*** Opening MATERIAL FOR THE TASK ***

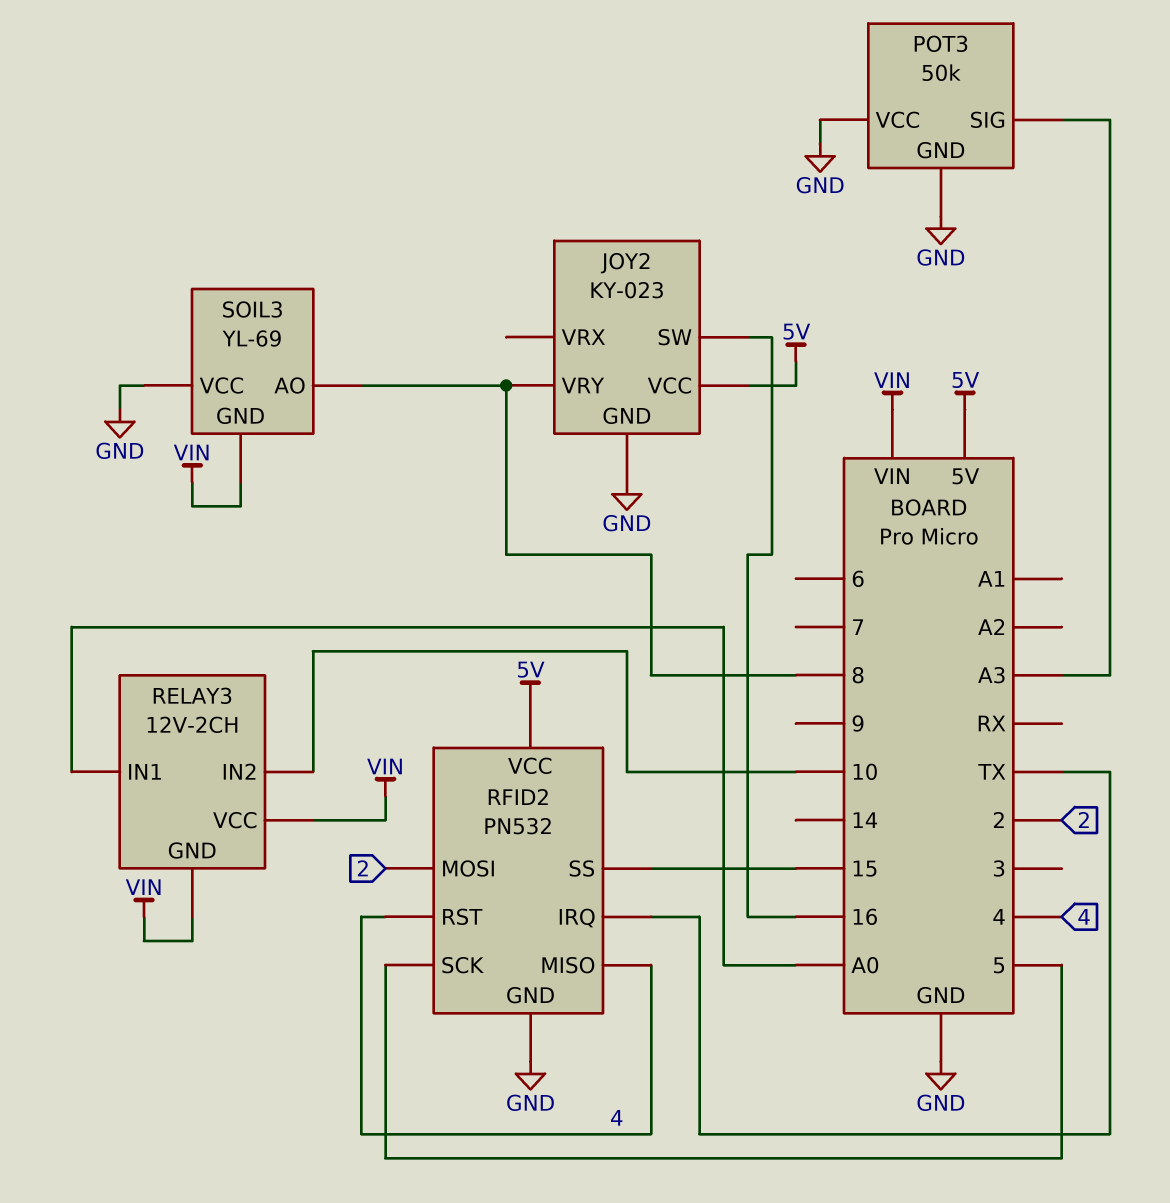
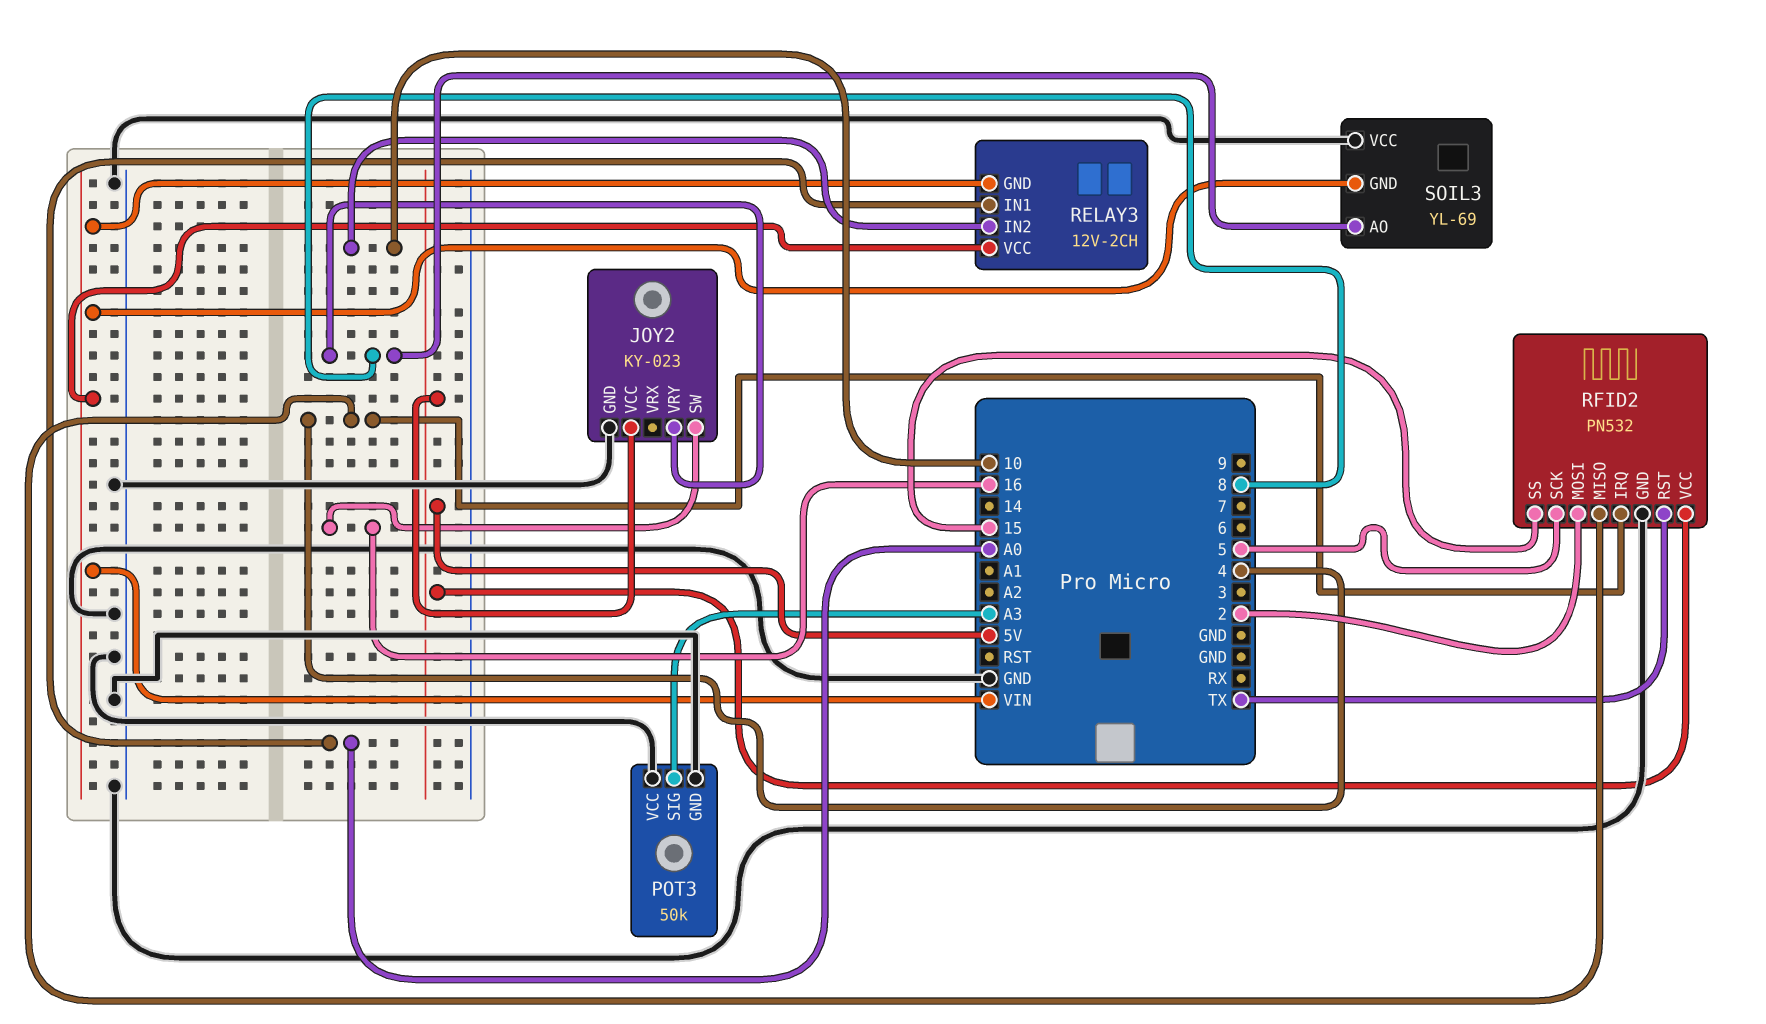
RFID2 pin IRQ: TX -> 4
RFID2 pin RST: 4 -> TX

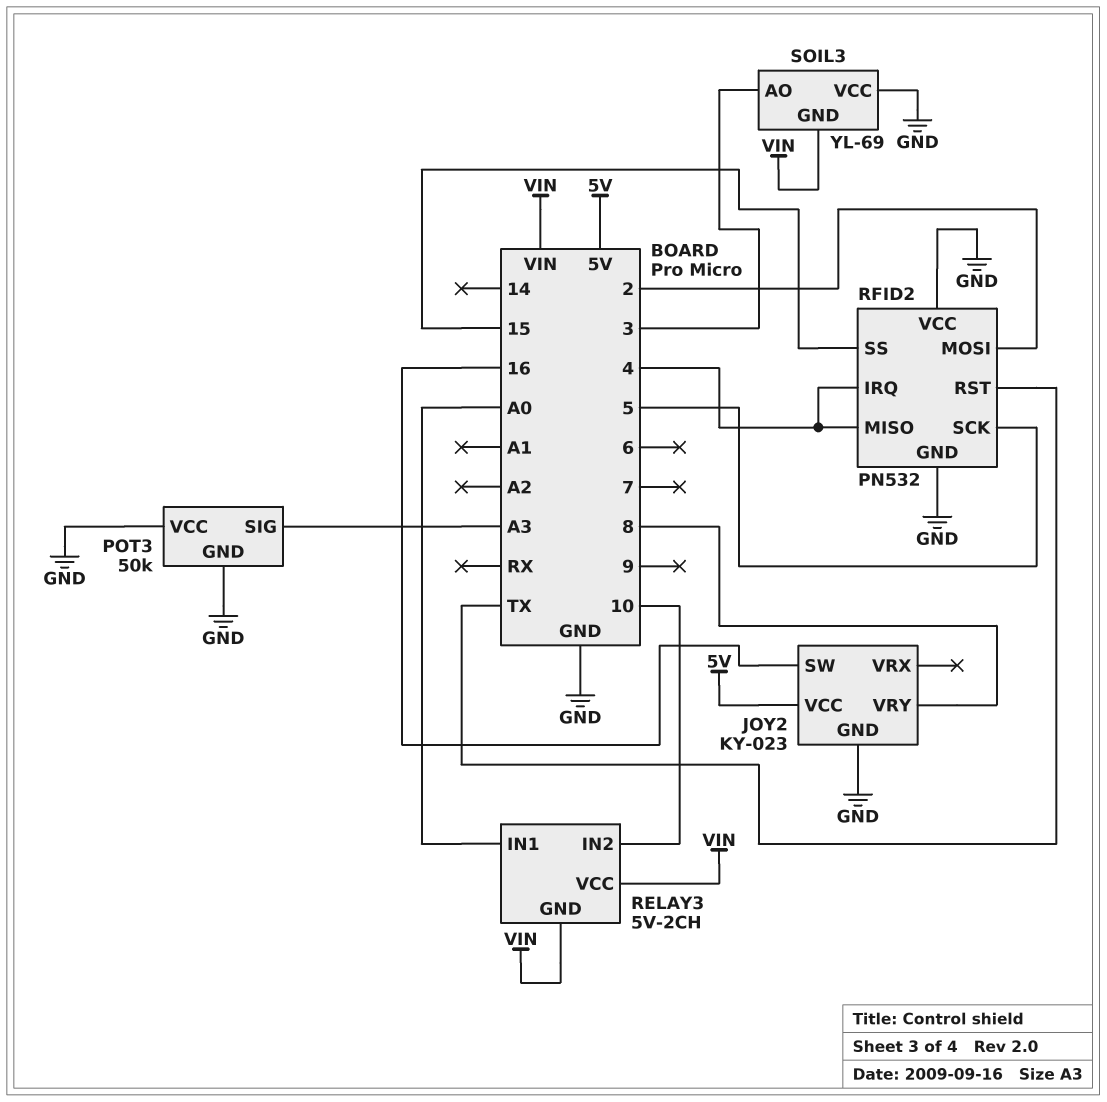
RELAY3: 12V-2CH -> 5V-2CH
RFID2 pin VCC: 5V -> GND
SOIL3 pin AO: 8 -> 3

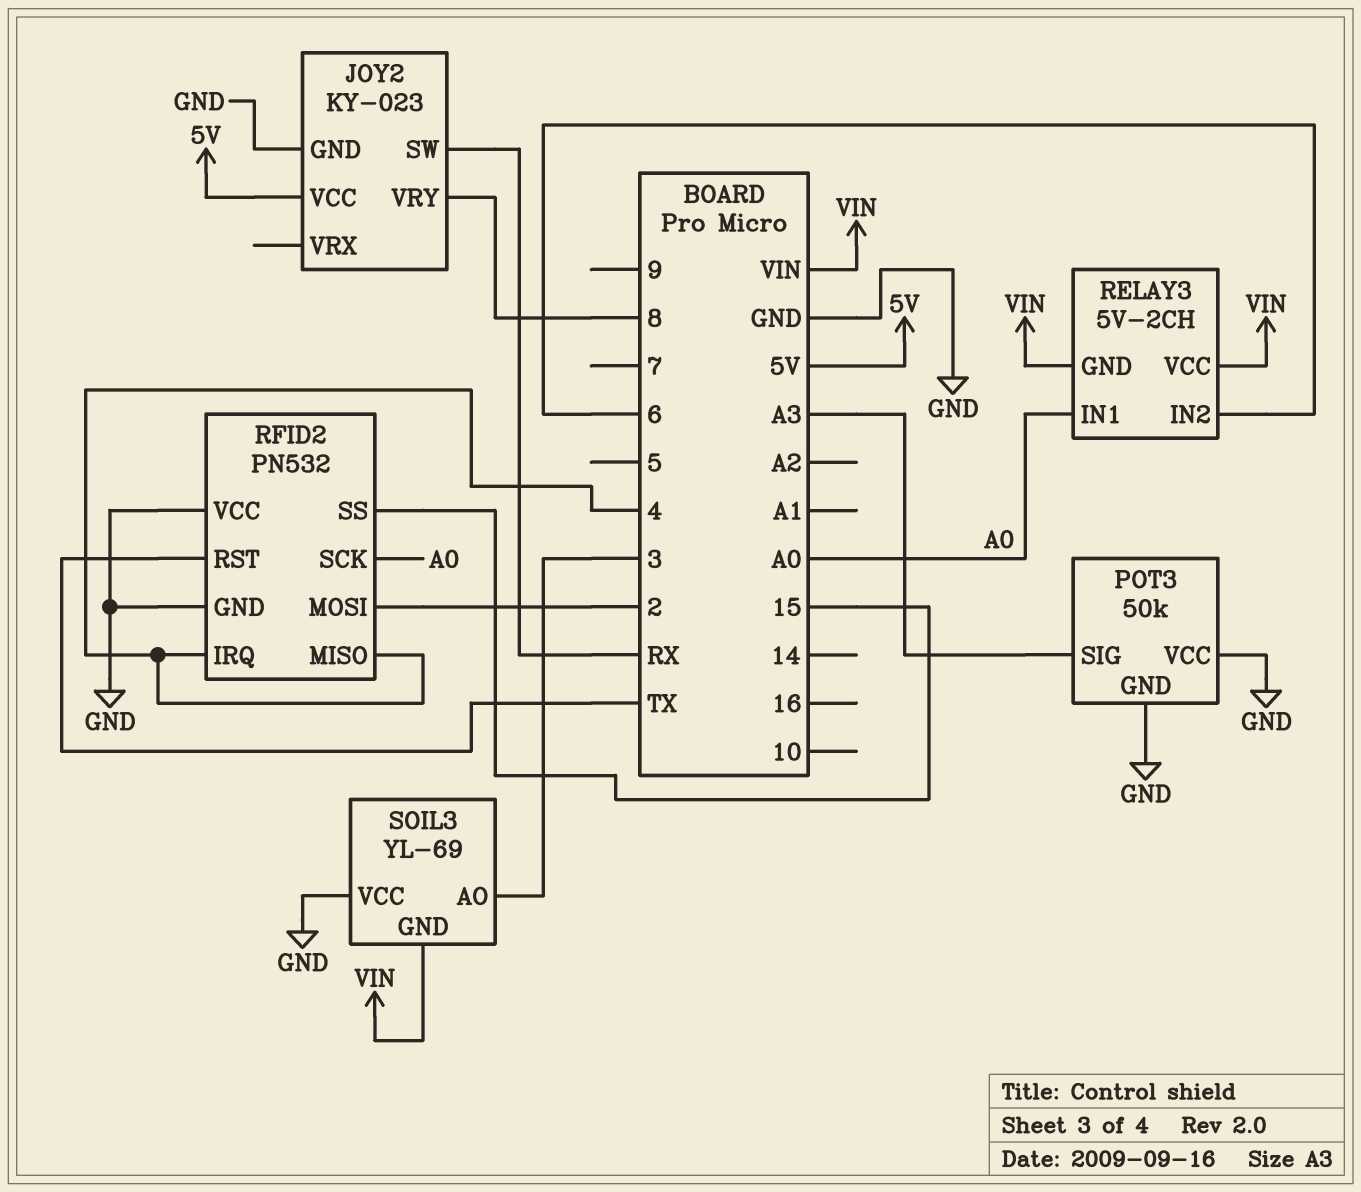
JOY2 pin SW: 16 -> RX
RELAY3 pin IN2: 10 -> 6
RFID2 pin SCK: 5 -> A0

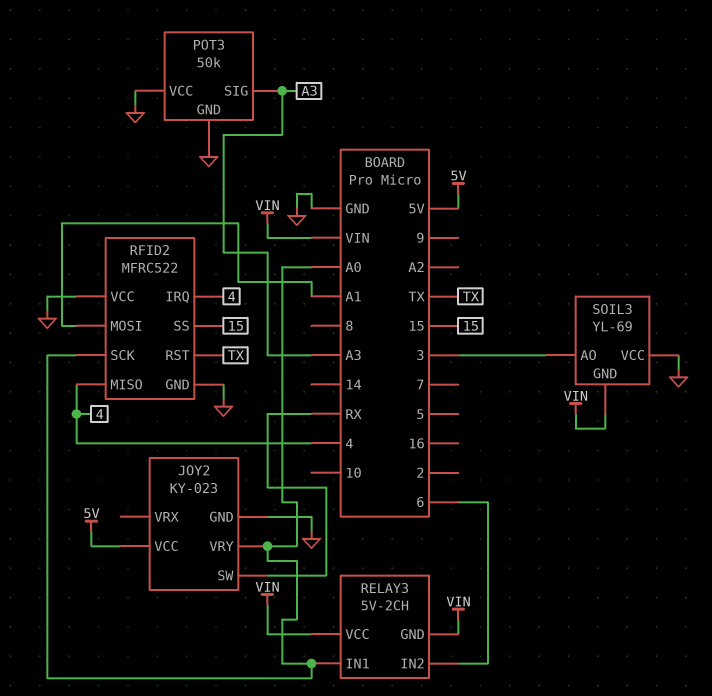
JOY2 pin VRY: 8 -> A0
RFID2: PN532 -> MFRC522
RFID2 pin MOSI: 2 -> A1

*** Closing MATERIAL FOR THE TASK ***

→ EXERCISE DETAILS: Reproduce each entry precisely. Leave the pictures out.

→ ANSWER SECTION:
RFID2 pin IRQ: TX -> 4
RFID2 pin RST: 4 -> TX

RELAY3: 12V-2CH -> 5V-2CH
RFID2 pin VCC: 5V -> GND
SOIL3 pin AO: 8 -> 3

JOY2 pin SW: 16 -> RX
RELAY3 pin IN2: 10 -> 6
RFID2 pin SCK: 5 -> A0

JOY2 pin VRY: 8 -> A0
RFID2: PN532 -> MFRC522
RFID2 pin MOSI: 2 -> A1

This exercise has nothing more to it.